#### Data under study ####

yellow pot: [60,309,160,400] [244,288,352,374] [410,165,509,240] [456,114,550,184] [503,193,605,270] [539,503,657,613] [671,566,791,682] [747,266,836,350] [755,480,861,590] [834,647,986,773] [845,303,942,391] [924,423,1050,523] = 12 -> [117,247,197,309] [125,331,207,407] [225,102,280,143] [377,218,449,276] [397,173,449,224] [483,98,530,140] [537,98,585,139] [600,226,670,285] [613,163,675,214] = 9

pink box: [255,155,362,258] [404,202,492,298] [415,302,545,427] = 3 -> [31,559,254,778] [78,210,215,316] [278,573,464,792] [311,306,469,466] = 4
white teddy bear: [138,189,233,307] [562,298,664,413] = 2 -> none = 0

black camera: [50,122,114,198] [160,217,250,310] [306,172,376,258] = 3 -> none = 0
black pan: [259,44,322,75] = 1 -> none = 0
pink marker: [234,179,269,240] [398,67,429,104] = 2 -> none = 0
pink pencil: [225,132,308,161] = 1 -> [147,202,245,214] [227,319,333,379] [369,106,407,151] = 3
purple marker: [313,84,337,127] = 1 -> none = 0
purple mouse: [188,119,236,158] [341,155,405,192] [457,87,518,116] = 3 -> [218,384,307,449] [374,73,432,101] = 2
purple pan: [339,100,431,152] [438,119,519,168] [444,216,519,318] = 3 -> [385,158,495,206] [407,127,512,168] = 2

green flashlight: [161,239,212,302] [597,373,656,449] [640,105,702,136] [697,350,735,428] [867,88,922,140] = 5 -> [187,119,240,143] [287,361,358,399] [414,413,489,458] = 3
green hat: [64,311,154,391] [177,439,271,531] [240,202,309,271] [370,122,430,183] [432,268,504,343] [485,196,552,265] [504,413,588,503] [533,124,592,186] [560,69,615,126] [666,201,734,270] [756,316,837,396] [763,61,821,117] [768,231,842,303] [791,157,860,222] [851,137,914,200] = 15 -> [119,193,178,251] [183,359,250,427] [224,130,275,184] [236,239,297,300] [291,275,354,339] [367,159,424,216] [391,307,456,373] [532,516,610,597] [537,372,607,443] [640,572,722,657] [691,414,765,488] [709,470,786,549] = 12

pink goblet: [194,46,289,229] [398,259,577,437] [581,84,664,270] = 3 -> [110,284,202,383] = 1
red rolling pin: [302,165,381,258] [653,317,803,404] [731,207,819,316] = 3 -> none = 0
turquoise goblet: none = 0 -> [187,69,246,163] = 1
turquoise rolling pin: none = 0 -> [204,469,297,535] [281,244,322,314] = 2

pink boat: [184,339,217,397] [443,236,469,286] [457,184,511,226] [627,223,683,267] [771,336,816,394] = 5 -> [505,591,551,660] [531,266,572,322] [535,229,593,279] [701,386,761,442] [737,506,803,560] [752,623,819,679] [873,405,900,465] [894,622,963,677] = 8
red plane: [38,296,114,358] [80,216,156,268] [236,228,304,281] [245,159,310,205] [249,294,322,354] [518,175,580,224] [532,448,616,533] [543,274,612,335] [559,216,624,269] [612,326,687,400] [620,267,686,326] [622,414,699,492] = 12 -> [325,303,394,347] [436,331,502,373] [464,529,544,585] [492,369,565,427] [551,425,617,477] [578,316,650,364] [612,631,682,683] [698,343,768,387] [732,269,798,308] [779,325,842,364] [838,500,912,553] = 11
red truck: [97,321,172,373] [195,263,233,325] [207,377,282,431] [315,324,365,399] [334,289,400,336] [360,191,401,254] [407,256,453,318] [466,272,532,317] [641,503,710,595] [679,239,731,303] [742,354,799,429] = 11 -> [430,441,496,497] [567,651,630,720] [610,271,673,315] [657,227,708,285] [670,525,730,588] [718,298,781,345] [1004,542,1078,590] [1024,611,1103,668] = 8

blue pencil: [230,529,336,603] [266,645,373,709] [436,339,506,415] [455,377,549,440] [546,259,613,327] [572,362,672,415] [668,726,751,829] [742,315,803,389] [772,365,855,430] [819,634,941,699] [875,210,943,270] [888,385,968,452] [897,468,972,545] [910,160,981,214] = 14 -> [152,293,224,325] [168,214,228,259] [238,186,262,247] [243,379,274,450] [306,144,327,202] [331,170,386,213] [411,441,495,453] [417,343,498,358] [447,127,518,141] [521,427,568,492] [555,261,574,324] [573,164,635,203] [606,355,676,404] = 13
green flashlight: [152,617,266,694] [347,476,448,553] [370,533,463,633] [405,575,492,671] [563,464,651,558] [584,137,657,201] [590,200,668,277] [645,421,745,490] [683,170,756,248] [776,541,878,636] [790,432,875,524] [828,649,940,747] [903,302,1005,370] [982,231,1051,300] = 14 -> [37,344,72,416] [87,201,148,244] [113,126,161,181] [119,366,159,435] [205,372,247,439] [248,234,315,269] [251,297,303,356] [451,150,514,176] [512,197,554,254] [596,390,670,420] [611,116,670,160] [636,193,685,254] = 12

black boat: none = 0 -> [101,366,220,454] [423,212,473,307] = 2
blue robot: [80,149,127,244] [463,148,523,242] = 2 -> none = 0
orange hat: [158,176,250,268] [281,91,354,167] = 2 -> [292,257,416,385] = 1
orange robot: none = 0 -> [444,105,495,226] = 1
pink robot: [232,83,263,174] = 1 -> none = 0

####

■ What is needed ■
Search the data and copy each line containing "boat".

■ Solution to this exercise ■
pink boat: [184,339,217,397] [443,236,469,286] [457,184,511,226] [627,223,683,267] [771,336,816,394] = 5 -> [505,591,551,660] [531,266,572,322] [535,229,593,279] [701,386,761,442] [737,506,803,560] [752,623,819,679] [873,405,900,465] [894,622,963,677] = 8
black boat: none = 0 -> [101,366,220,454] [423,212,473,307] = 2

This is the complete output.